▸ **INSTRUCTION**
Lift out each line of the data that holds "capsule".

══ MATERIAL SHOWN ══

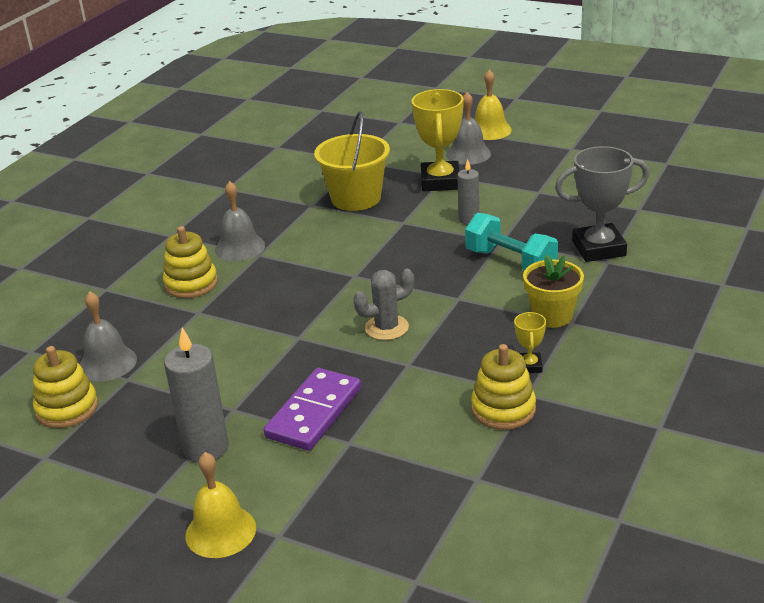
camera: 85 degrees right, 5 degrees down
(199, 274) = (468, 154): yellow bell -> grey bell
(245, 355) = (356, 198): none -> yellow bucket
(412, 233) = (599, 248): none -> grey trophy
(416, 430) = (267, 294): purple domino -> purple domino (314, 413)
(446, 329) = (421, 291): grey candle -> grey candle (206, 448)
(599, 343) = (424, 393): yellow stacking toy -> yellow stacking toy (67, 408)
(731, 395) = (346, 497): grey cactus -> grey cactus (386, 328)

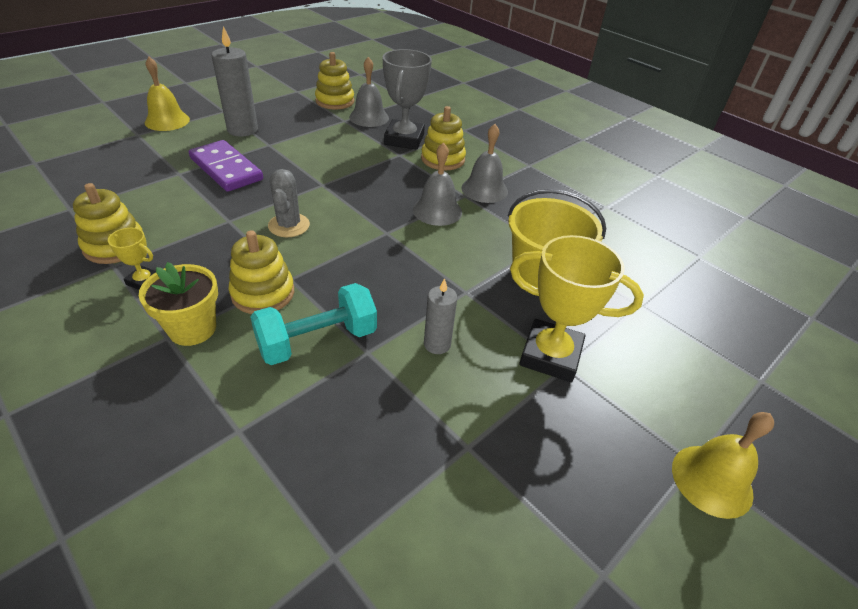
camera: 105 degrees right, 10 degrees up
(468, 154) = (626, 416): grey bell -> grey bell (437, 211)
(486, 303) = (263, 293): none -> yellow stacking toy
(599, 248) = (273, 438): grey trophy -> grey trophy (404, 139)

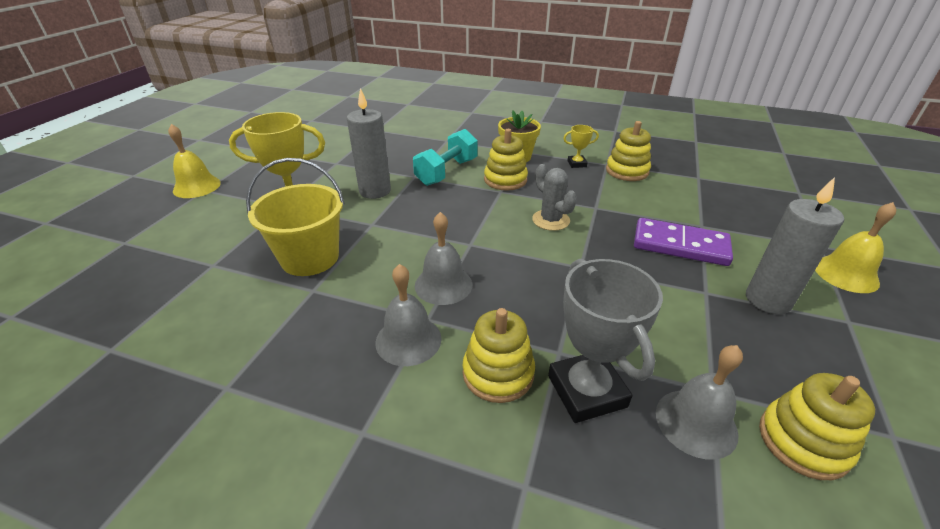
camera: 155 degrees right, 5 degrees down
(437, 344) = (375, 191): grey candle -> grey candle, size x1.69

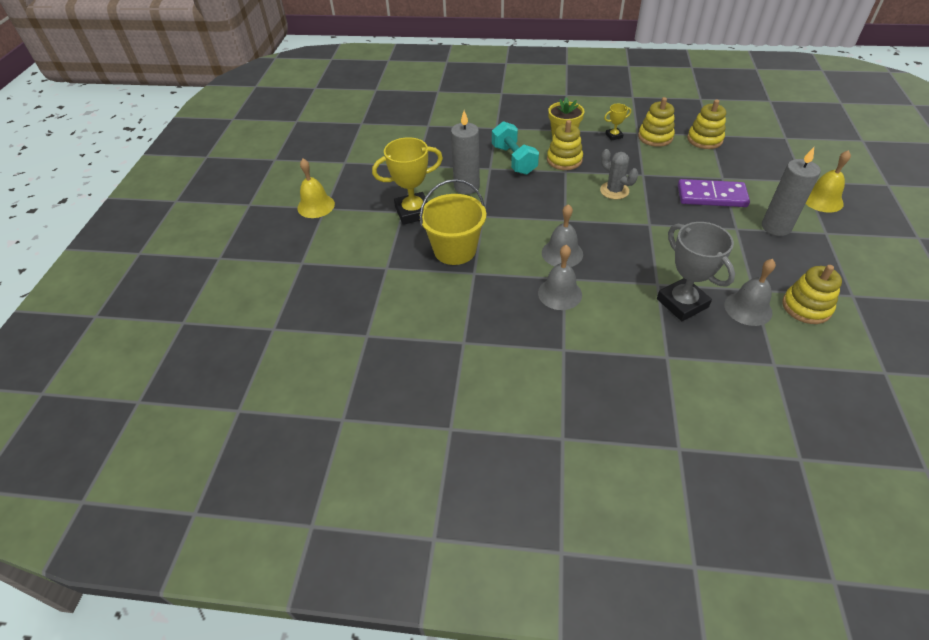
camera: 10 degrees left, 10 degrees up
(447, 172) = (514, 160): turquoise dumbbell -> turquoise dumbbell turned 45 degrees counterclockwise
(498, 373) = (626, 303): yellow stacking toy -> yellow stacking toy (704, 139)

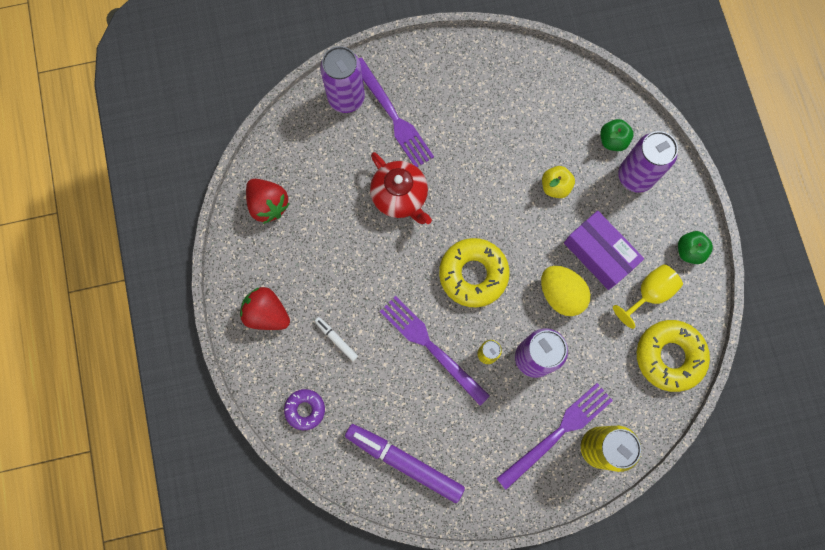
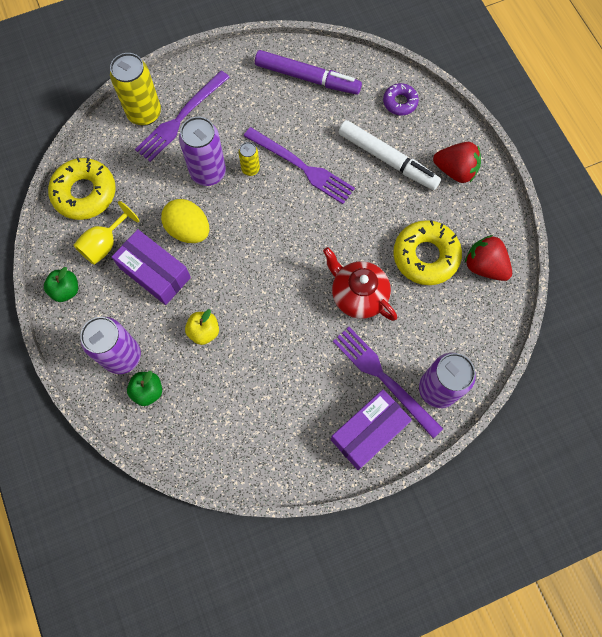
camera: 170 degrees right, 5 degrees down
(336, 339) = (387, 160): white marker -> white marker, size x2.20
(417, 73) = (368, 432): none -> purple box
(473, 274) = (274, 234): yellow donut -> yellow donut (425, 256)

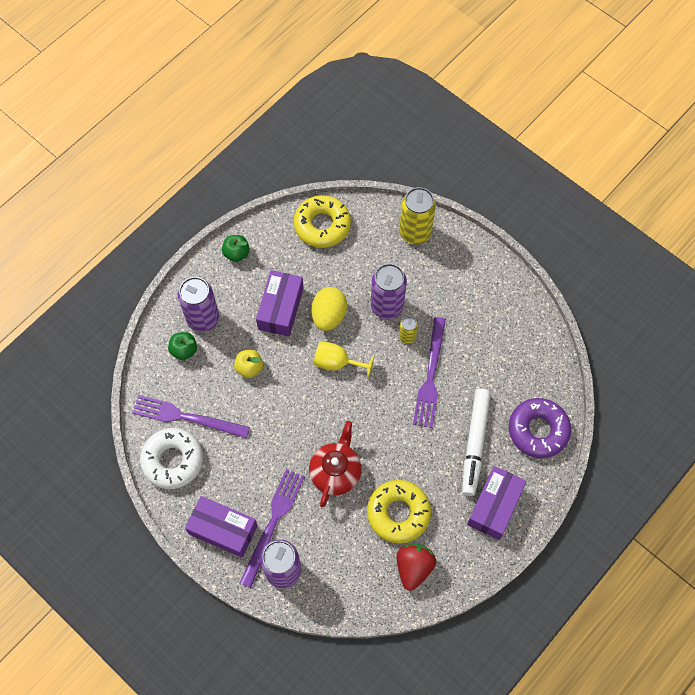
camera: 65 degrees right, 5 degrees down
(105, 244) = (287, 261): yellow goblet -> yellow goblet (337, 363)
(181, 118) = (425, 262): purple fork -> purple fork (186, 417)
(268, 454) = (172, 460): none -> white donut
(307, 78) = (519, 343): purple marker -> none
(400, 102) = (538, 430): purple donut -> purple donut, size x1.78
(455, 170) = (494, 506): red strawberry -> purple box

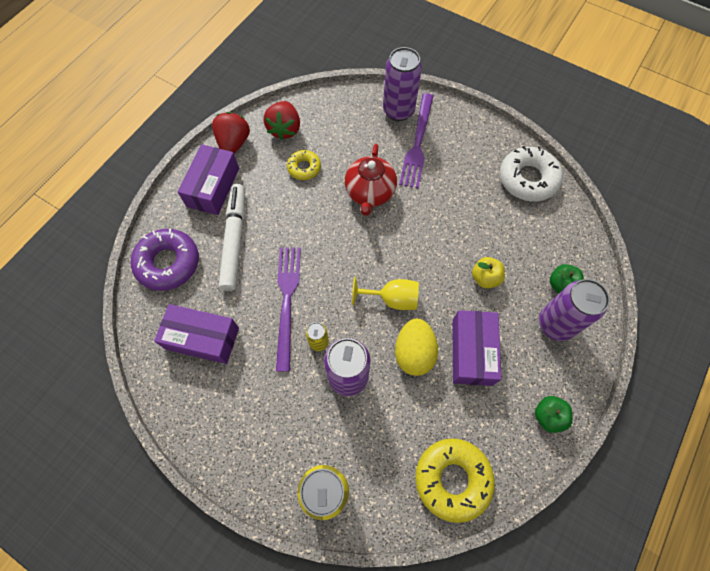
camera: 170 degrees right, 0 degrees up
(186, 417) = (531, 219): purple fork -> none
(223, 530) = (460, 132): purple box -> purple box (202, 338)
(398, 513) = (304, 168): yellow donut -> yellow donut, size x0.56
(471, 558) = (234, 143): none -> red strawberry

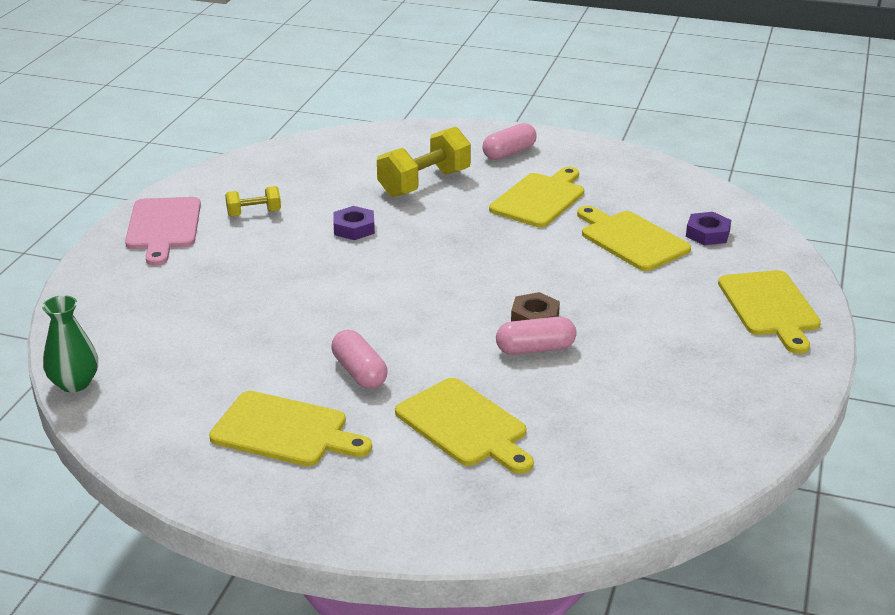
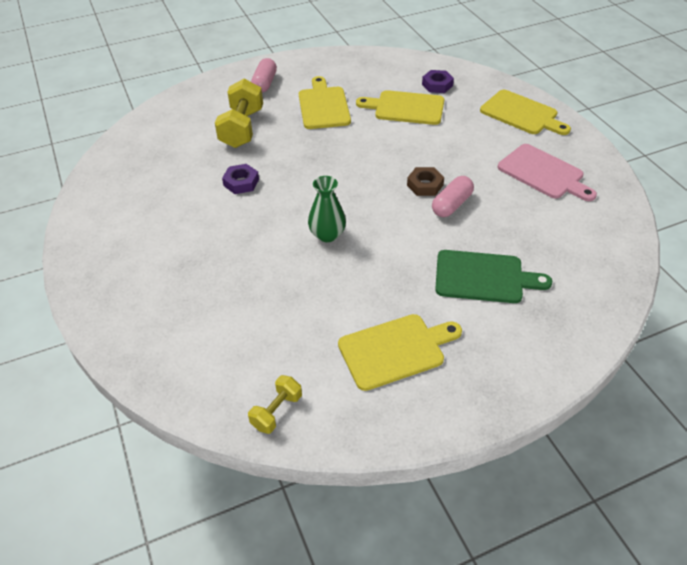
camera: 40 degrees left, 15 degrees up
(74, 383) = (211, 413): green vase -> green vase (327, 235)
(163, 227) = (105, 252): pink cutting board -> pink cutting board (543, 173)
(254, 213) = (158, 206): yellow dumbbell -> yellow dumbbell (276, 411)
(359, 372) = (382, 280): pink capsule -> none
(464, 426) = (484, 277): yellow cutting board -> green cutting board

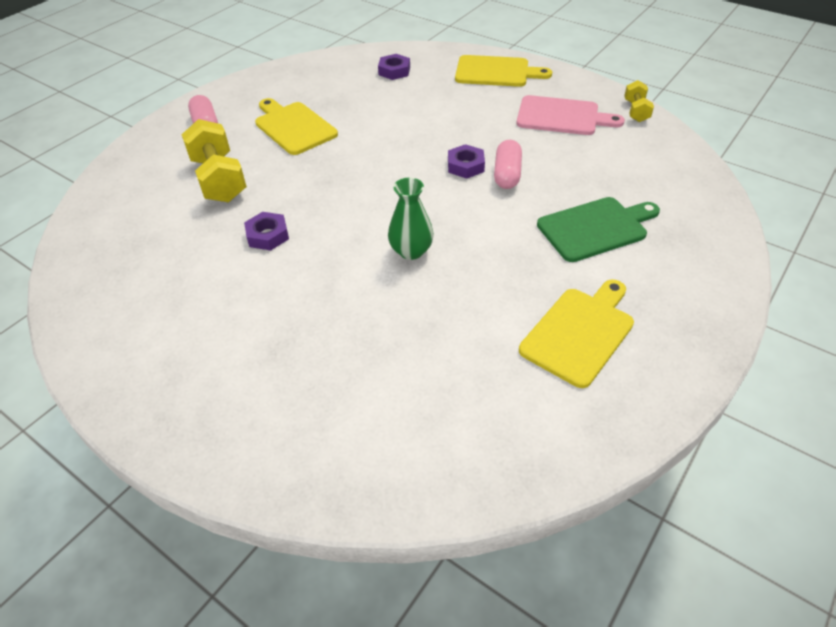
camera: 30 degrees left, 0 degrees up
(276, 411) = (520, 455): yellow dumbbell -> yellow dumbbell (636, 111)
(405, 108) = (382, 101): yellow cutting board -> none
(425, 185) = (465, 166): brown nut -> purple nut

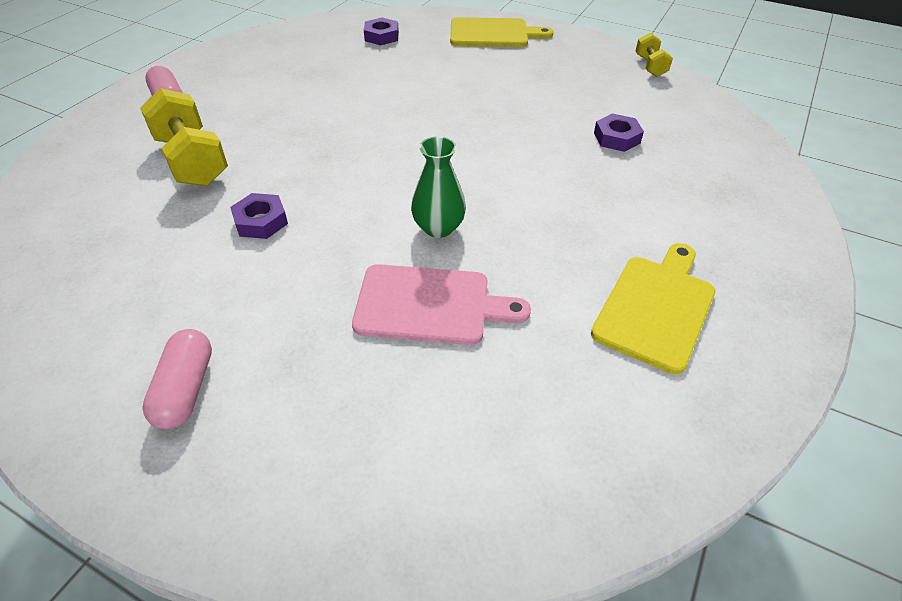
camera: 10 degrees left, 0 degrees up
(294, 127) = (276, 98): yellow cutting board -> none
(465, 166) = (481, 130): purple nut -> purple nut (617, 138)
(507, 174) = (529, 137): pink capsule -> pink capsule (185, 389)
(562, 117) = (574, 75): pink cutting board -> pink cutting board (430, 305)
(596, 228) = (642, 188): green cutting board -> none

═══

▸ **ANSWER TO THE PROBLEM**
(359, 372) = (382, 280): pink capsule -> none
(507, 174) = (529, 137): pink capsule -> pink capsule (185, 389)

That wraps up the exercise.